## [Assignment]
Print the data below exactly as it appears.

——————————

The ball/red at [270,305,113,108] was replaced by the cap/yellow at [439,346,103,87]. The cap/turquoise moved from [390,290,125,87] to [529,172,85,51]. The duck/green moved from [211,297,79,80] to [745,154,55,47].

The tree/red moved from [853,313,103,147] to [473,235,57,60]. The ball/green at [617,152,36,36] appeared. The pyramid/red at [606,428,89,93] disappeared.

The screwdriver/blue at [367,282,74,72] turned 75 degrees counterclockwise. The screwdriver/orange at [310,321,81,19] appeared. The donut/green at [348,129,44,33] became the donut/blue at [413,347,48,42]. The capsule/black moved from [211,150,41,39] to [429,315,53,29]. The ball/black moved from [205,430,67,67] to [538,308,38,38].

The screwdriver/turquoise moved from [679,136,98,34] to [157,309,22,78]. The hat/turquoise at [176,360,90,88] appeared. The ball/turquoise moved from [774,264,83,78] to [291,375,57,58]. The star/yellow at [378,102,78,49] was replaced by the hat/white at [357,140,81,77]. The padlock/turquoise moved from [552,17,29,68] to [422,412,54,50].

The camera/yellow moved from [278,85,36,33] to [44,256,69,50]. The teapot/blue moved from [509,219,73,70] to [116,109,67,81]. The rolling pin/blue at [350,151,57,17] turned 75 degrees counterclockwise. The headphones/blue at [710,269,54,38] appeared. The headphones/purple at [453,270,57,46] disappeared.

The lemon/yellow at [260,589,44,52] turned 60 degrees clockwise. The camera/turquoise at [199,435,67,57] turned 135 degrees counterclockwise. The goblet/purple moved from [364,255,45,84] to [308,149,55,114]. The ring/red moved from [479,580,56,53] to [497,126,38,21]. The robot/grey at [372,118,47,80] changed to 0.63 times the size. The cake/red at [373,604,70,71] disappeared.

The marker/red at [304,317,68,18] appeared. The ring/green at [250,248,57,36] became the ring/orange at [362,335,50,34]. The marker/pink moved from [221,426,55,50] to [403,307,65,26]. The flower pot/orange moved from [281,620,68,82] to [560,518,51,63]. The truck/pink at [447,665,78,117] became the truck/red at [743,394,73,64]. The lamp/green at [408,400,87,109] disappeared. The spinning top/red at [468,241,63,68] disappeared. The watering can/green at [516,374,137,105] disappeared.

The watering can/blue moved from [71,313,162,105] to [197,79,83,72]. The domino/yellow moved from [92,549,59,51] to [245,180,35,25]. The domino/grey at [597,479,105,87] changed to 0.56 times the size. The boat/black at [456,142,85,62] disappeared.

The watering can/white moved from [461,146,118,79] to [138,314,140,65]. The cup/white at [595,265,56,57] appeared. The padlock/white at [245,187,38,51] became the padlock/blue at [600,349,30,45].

——————————

## [Response to this exercise]
The ball/red at [270,305,113,108] was replaced by the cap/yellow at [439,346,103,87]. The cap/turquoise moved from [390,290,125,87] to [529,172,85,51]. The duck/green moved from [211,297,79,80] to [745,154,55,47].

The tree/red moved from [853,313,103,147] to [473,235,57,60]. The ball/green at [617,152,36,36] appeared. The pyramid/red at [606,428,89,93] disappeared.

The screwdriver/blue at [367,282,74,72] turned 75 degrees counterclockwise. The screwdriver/orange at [310,321,81,19] appeared. The donut/green at [348,129,44,33] became the donut/blue at [413,347,48,42]. The capsule/black moved from [211,150,41,39] to [429,315,53,29]. The ball/black moved from [205,430,67,67] to [538,308,38,38].

The screwdriver/turquoise moved from [679,136,98,34] to [157,309,22,78]. The hat/turquoise at [176,360,90,88] appeared. The ball/turquoise moved from [774,264,83,78] to [291,375,57,58]. The star/yellow at [378,102,78,49] was replaced by the hat/white at [357,140,81,77]. The padlock/turquoise moved from [552,17,29,68] to [422,412,54,50].

The camera/yellow moved from [278,85,36,33] to [44,256,69,50]. The teapot/blue moved from [509,219,73,70] to [116,109,67,81]. The rolling pin/blue at [350,151,57,17] turned 75 degrees counterclockwise. The headphones/blue at [710,269,54,38] appeared. The headphones/purple at [453,270,57,46] disappeared.

The lemon/yellow at [260,589,44,52] turned 60 degrees clockwise. The camera/turquoise at [199,435,67,57] turned 135 degrees counterclockwise. The goblet/purple moved from [364,255,45,84] to [308,149,55,114]. The ring/red moved from [479,580,56,53] to [497,126,38,21]. The robot/grey at [372,118,47,80] changed to 0.63 times the size. The cake/red at [373,604,70,71] disappeared.

The marker/red at [304,317,68,18] appeared. The ring/green at [250,248,57,36] became the ring/orange at [362,335,50,34]. The marker/pink moved from [221,426,55,50] to [403,307,65,26]. The flower pot/orange moved from [281,620,68,82] to [560,518,51,63]. The truck/pink at [447,665,78,117] became the truck/red at [743,394,73,64]. The lamp/green at [408,400,87,109] disappeared. The spinning top/red at [468,241,63,68] disappeared. The watering can/green at [516,374,137,105] disappeared.

The watering can/blue moved from [71,313,162,105] to [197,79,83,72]. The domino/yellow moved from [92,549,59,51] to [245,180,35,25]. The domino/grey at [597,479,105,87] changed to 0.56 times the size. The boat/black at [456,142,85,62] disappeared.

The watering can/white moved from [461,146,118,79] to [138,314,140,65]. The cup/white at [595,265,56,57] appeared. The padlock/white at [245,187,38,51] became the padlock/blue at [600,349,30,45].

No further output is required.